REQUIRED ACTION: Every line of the listing is returned unchanged, and every picture is dropped.
******************************
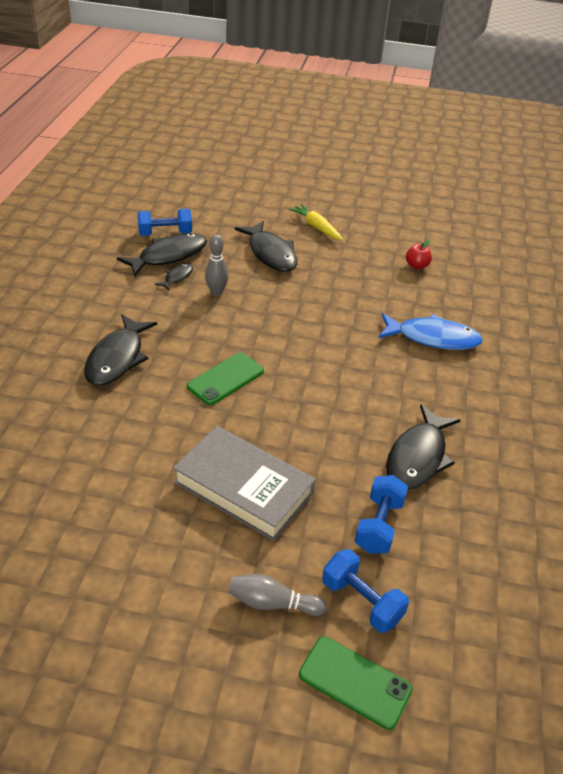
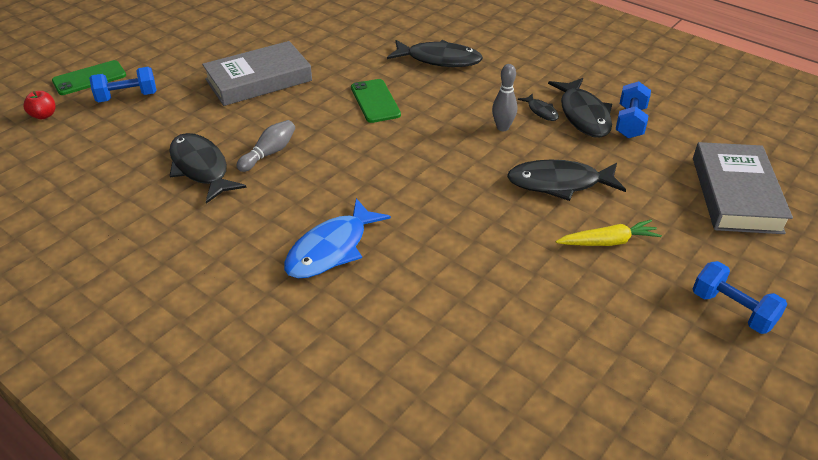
camera: 120 degrees right, 0 degrees up
(117, 358) = (439, 59): black fish -> black fish turned 150 degrees clockwise
(226, 187) = (736, 194): none -> grey book
(272, 603) = (166, 67): grey bowling pin -> grey bowling pin (269, 153)
(379, 525) = (167, 124): blue dumbbell -> blue dumbbell (732, 310)
(417, 266) = (474, 302): red apple -> red apple (44, 115)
******************************
EXERCISE ANSWER:
camera: 120 degrees right, 0 degrees up
(117, 358) = (439, 59): black fish -> black fish turned 150 degrees clockwise
(226, 187) = (736, 194): none -> grey book
(272, 603) = (166, 67): grey bowling pin -> grey bowling pin (269, 153)
(379, 525) = (167, 124): blue dumbbell -> blue dumbbell (732, 310)
(417, 266) = (474, 302): red apple -> red apple (44, 115)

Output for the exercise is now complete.